Object matching data

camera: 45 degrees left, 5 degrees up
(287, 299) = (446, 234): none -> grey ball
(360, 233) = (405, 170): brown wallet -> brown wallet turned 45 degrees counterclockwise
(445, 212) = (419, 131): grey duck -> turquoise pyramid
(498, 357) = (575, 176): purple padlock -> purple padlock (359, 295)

* * *

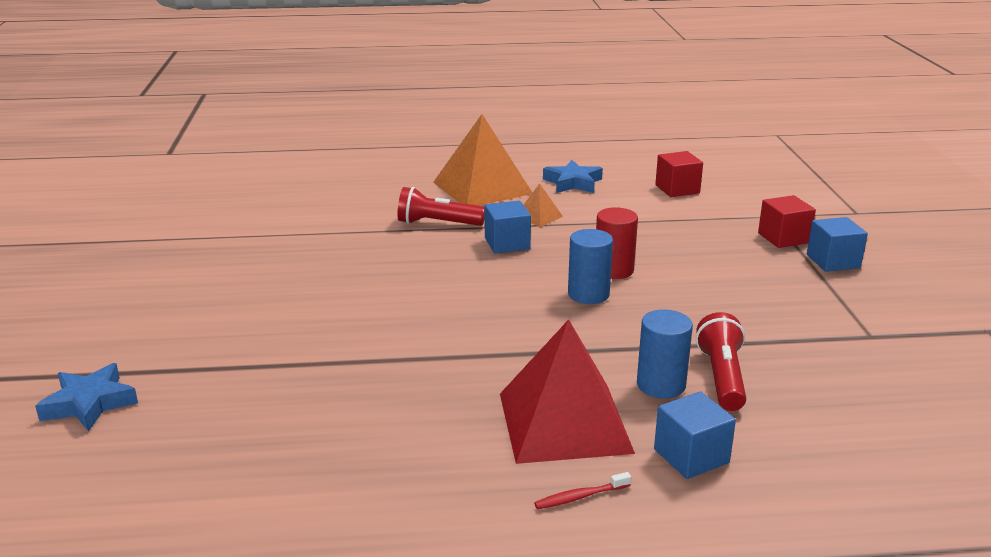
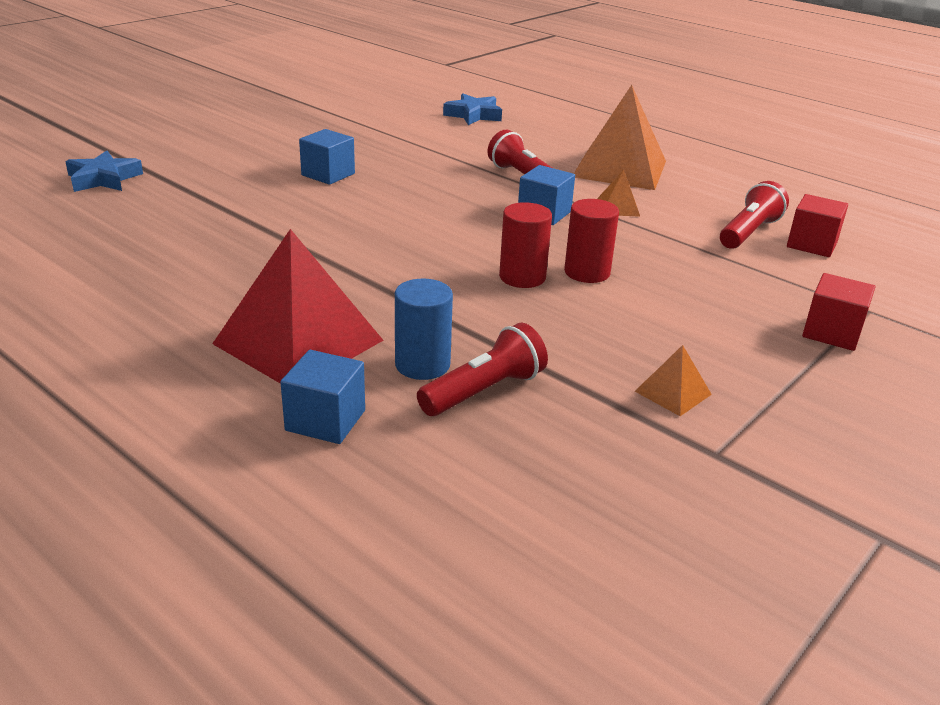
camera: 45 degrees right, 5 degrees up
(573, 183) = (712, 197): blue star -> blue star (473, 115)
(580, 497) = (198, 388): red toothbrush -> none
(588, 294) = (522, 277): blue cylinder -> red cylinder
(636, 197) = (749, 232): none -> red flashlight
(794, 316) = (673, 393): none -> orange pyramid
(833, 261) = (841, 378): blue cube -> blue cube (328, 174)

→ **PROMPT**
The answer must be every line from the records above that contains the word "none", copied in full.

→ **WRITTEN SOLUTION**
(287, 299) = (446, 234): none -> grey ball
(580, 497) = (198, 388): red toothbrush -> none
(636, 197) = (749, 232): none -> red flashlight
(794, 316) = (673, 393): none -> orange pyramid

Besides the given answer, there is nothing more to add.